#### [How to complete this task]
Your answer should be the lines of the data below that contain "blue".

#### [Source information]
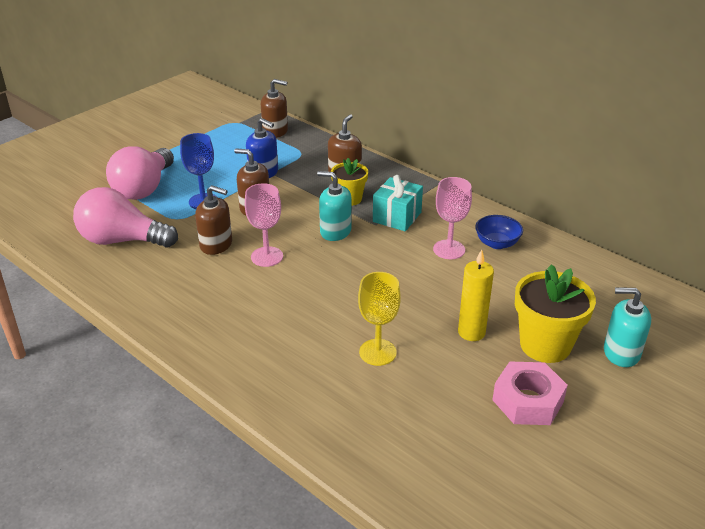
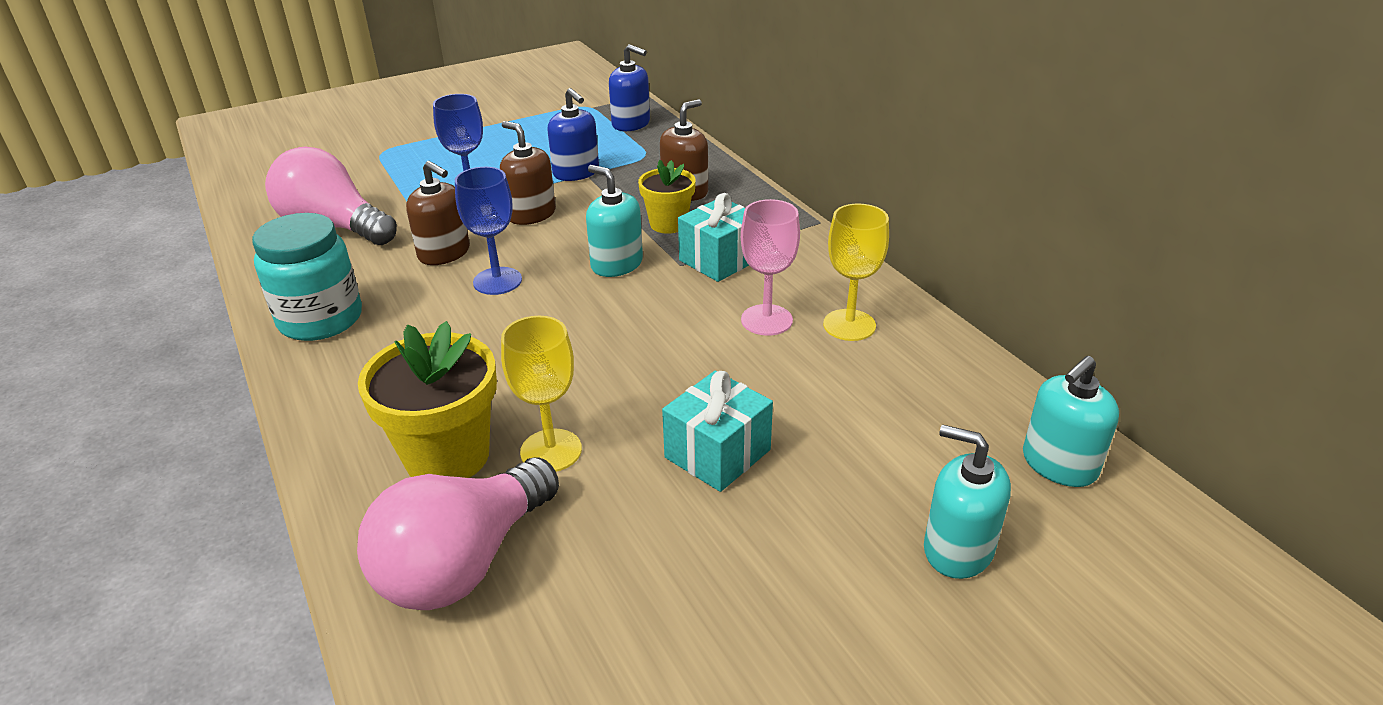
camera: 20 degrees right, 0 degrees up
(144, 188) = (412, 169): pink light bulb -> pink light bulb (464, 562)
(167, 305) = (320, 319): none -> turquoise jar
(267, 257) = (497, 281): pink goblet -> blue goblet
(275, 131) = (631, 124): brown soap dispenser -> blue soap dispenser
(471, 332) = (717, 453): yellow candle -> turquoise gift
(497, 243) = (849, 325): blue bowl -> yellow goblet
(527, 401) = (736, 591): pink nut -> none
(545, 345) = (827, 503): yellow flower pot -> yellow flower pot (447, 456)
(645, 298) = (1059, 464): none -> turquoise soap dispenser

#### [Written answer]
(267, 257) = (497, 281): pink goblet -> blue goblet
(275, 131) = (631, 124): brown soap dispenser -> blue soap dispenser
(497, 243) = (849, 325): blue bowl -> yellow goblet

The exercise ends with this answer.